Goal of the exercise – Everything in the data except the pictures belongs in your answer, copied exactly.

Data to process –
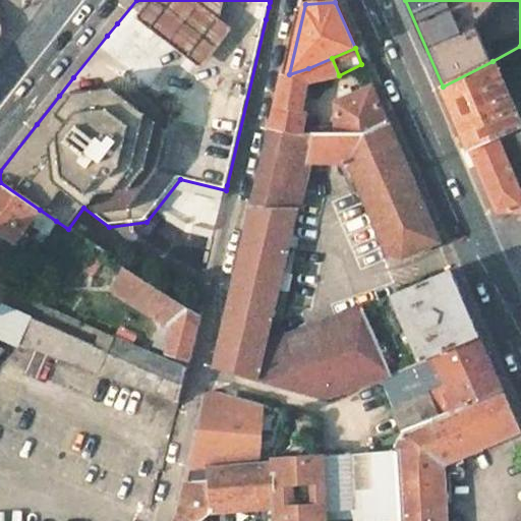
[(306,85),(339,75),(332,58),(308,68),(306,85)]
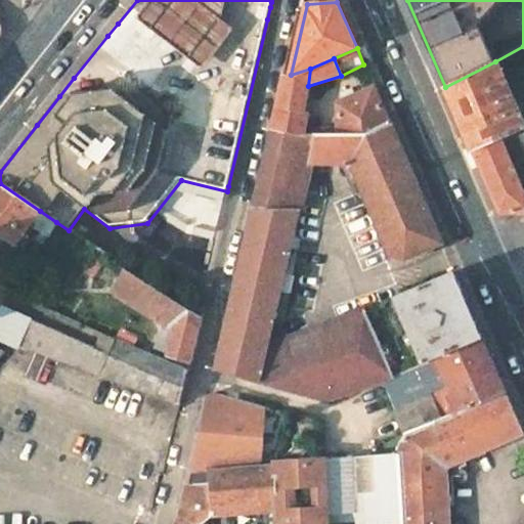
[(523,125),(495,61),(445,87),(474,151),(500,140),(509,136),(516,133),(523,130),(523,125)]
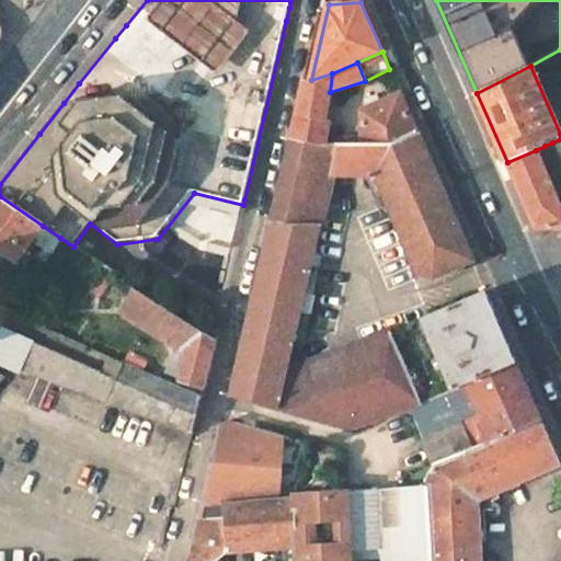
[(311,80),(304,80),(297,111),(324,119),(330,92),(332,73),(311,80)]
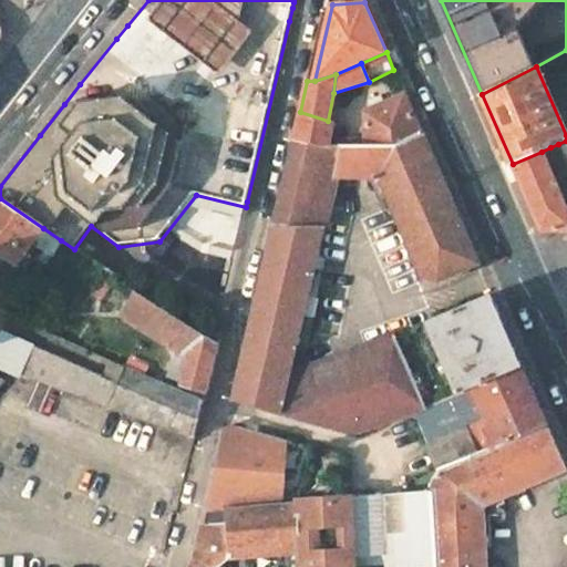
[(405,95),(366,111),(359,142),(421,133),(405,95)]
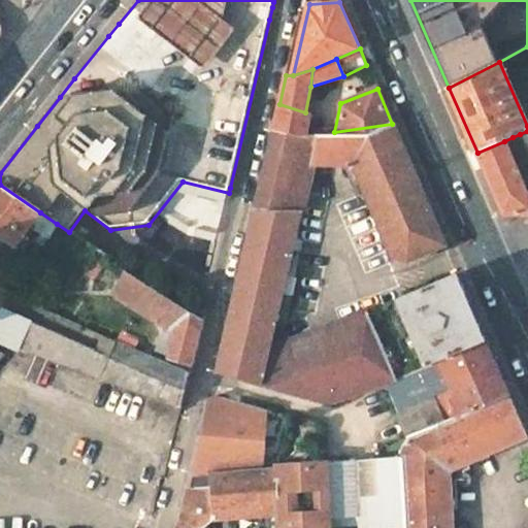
[(305,112),(279,104),(273,129),(303,137),(309,112),(305,112)]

Result of the task –
[(306,85),(339,75),(332,58),(308,68),(306,85)]
[(523,125),(495,61),(445,87),(474,151),(500,140),(509,136),(516,133),(523,130),(523,125)]
[(311,80),(304,80),(297,111),(324,119),(330,92),(332,73),(311,80)]
[(405,95),(366,111),(359,142),(421,133),(405,95)]
[(305,112),(279,104),(273,129),(303,137),(309,112),(305,112)]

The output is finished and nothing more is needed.